(Word and element location records)
--- Start ---
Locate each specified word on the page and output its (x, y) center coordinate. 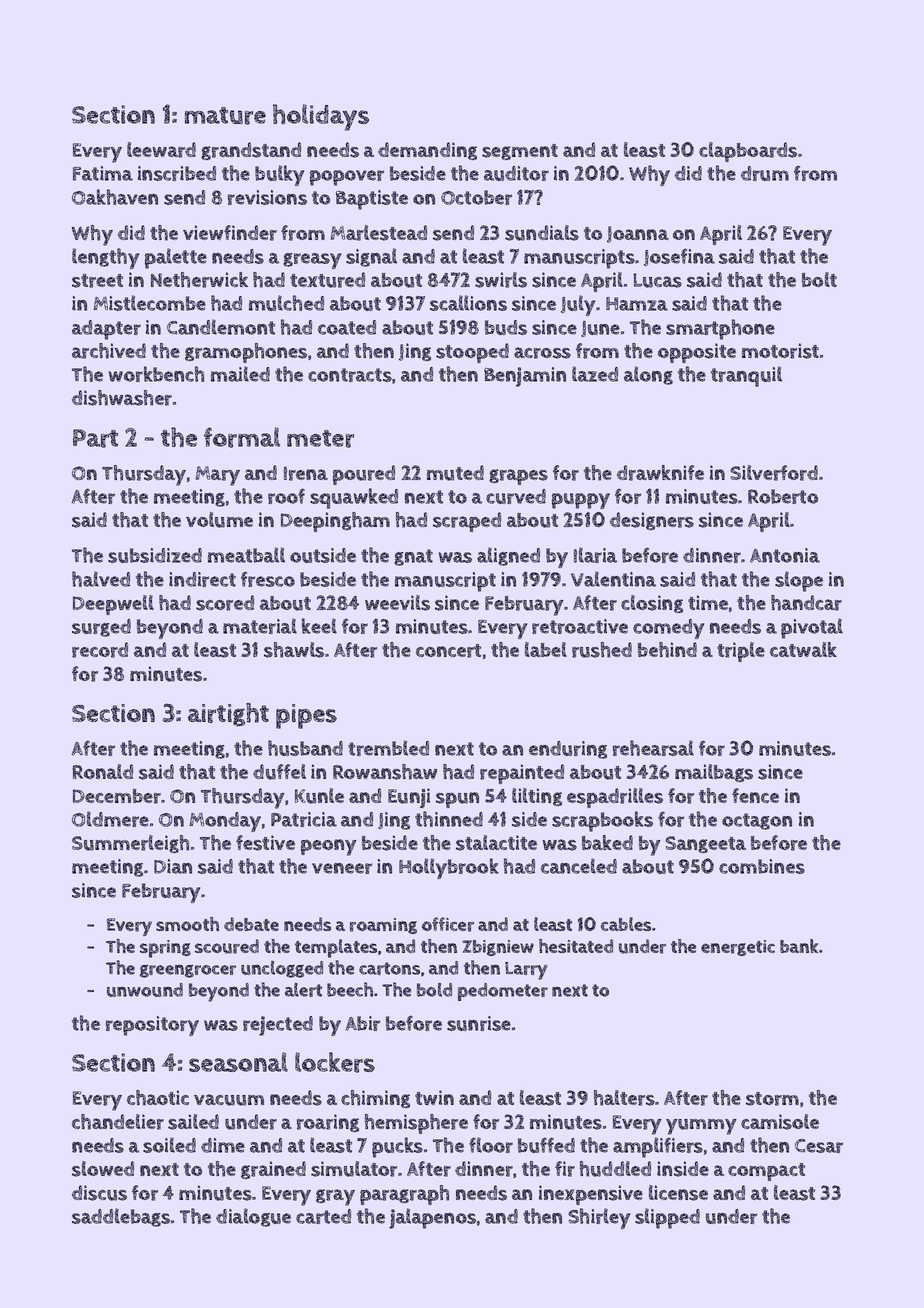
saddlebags (121, 1217)
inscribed (177, 173)
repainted (522, 774)
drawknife (660, 473)
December (117, 796)
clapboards (748, 152)
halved (101, 579)
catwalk (803, 649)
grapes (518, 477)
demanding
--- End ---
◆ **Aim**
Rewrite the data above with "coordinate" swapped for "point" and all else left as it is. Leave the pictures out of your answer.

◆ **Finished answer**
Locate each specified word on the page and output its (x, y) center point. 
saddlebags (121, 1217)
inscribed (177, 173)
repainted (522, 774)
drawknife (660, 473)
December (117, 796)
clapboards (748, 152)
halved (101, 579)
catwalk (803, 649)
grapes (518, 477)
demanding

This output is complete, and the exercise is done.